INPUT FOR THIS TASK:
────────────────────
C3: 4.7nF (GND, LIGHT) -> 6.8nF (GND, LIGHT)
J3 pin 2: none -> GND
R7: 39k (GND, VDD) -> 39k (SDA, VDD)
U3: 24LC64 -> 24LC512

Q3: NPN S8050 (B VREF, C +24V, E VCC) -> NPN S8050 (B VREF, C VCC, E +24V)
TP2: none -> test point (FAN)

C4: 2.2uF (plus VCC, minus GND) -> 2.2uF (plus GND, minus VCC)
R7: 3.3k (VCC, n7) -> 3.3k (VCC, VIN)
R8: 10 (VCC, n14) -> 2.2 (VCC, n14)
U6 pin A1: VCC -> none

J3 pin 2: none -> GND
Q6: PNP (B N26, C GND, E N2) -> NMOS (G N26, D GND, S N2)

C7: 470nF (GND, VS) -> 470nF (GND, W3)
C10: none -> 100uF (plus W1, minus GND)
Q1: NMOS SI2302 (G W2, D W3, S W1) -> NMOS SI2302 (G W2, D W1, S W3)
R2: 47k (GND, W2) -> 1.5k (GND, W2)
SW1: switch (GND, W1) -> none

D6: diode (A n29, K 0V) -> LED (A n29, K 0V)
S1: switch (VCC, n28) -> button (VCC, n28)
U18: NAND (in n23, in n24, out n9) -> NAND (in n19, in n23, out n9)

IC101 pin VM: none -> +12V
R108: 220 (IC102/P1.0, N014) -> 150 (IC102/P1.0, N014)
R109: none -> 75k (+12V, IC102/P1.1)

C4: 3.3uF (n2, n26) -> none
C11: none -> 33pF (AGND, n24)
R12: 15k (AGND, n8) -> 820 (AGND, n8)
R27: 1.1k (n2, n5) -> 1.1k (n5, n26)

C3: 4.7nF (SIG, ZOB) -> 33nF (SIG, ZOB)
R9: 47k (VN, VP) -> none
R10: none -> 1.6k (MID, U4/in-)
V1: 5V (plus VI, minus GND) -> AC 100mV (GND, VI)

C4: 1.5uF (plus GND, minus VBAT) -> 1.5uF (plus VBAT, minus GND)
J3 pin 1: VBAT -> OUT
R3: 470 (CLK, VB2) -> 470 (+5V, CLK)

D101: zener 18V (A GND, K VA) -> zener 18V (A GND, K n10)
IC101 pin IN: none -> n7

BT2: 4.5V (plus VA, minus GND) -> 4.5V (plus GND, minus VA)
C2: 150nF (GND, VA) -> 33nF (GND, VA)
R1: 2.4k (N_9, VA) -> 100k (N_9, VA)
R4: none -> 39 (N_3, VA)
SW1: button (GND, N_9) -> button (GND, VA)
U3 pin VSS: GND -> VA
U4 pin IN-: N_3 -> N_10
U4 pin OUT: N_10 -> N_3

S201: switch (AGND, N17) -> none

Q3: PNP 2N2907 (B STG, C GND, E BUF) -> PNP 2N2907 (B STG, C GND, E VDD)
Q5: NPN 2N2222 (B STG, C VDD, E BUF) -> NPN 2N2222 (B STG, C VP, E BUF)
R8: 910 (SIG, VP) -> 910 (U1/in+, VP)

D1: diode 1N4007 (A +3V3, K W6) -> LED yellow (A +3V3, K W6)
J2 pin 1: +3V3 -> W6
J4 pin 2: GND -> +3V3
────────────────────
Could you repeat exactly the lines in the listing above from the one with "IC101 pin IN: none -> n7" down to the one with "J2 pin 1: +3V3 -> W6"? Include both of those lines.

IC101 pin IN: none -> n7

BT2: 4.5V (plus VA, minus GND) -> 4.5V (plus GND, minus VA)
C2: 150nF (GND, VA) -> 33nF (GND, VA)
R1: 2.4k (N_9, VA) -> 100k (N_9, VA)
R4: none -> 39 (N_3, VA)
SW1: button (GND, N_9) -> button (GND, VA)
U3 pin VSS: GND -> VA
U4 pin IN-: N_3 -> N_10
U4 pin OUT: N_10 -> N_3

S201: switch (AGND, N17) -> none

Q3: PNP 2N2907 (B STG, C GND, E BUF) -> PNP 2N2907 (B STG, C GND, E VDD)
Q5: NPN 2N2222 (B STG, C VDD, E BUF) -> NPN 2N2222 (B STG, C VP, E BUF)
R8: 910 (SIG, VP) -> 910 (U1/in+, VP)

D1: diode 1N4007 (A +3V3, K W6) -> LED yellow (A +3V3, K W6)
J2 pin 1: +3V3 -> W6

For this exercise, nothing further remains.